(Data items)

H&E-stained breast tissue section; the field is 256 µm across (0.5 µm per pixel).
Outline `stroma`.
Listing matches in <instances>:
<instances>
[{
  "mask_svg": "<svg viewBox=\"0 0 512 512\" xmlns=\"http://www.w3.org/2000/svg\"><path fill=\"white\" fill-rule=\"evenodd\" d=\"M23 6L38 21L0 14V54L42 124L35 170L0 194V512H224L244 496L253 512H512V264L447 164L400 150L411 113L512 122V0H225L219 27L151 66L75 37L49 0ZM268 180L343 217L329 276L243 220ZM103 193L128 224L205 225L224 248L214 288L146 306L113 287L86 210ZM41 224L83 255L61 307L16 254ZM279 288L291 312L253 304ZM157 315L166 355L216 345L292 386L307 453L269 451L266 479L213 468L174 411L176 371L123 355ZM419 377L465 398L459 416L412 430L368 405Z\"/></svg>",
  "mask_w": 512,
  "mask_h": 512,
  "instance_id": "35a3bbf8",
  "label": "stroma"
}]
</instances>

• PROBLEM DESCRIPTION
Copy out the material word for word and line for line.

• EXERCISE ANSWER
H&E-stained breast tissue section; the field is 256 µm across (0.5 µm per pixel).
Outline `stroma`.
Listing matches in <instances>:
<instances>
[{
  "mask_svg": "<svg viewBox=\"0 0 512 512\" xmlns=\"http://www.w3.org/2000/svg\"><path fill=\"white\" fill-rule=\"evenodd\" d=\"M23 6L38 21L0 14V54L42 124L35 170L0 194V512H224L244 496L253 512H512V264L447 164L400 150L411 113L512 122V0H225L219 27L151 66L75 37L49 0ZM268 180L343 217L329 276L243 220ZM103 193L128 224L205 225L224 248L214 288L146 306L113 287L86 210ZM41 224L83 255L61 307L16 254ZM279 288L291 312L253 304ZM157 315L166 355L216 345L292 386L307 453L269 451L266 479L213 468L174 411L176 371L123 355ZM419 377L465 398L459 416L412 430L368 405Z\"/></svg>",
  "mask_w": 512,
  "mask_h": 512,
  "instance_id": "35a3bbf8",
  "label": "stroma"
}]
</instances>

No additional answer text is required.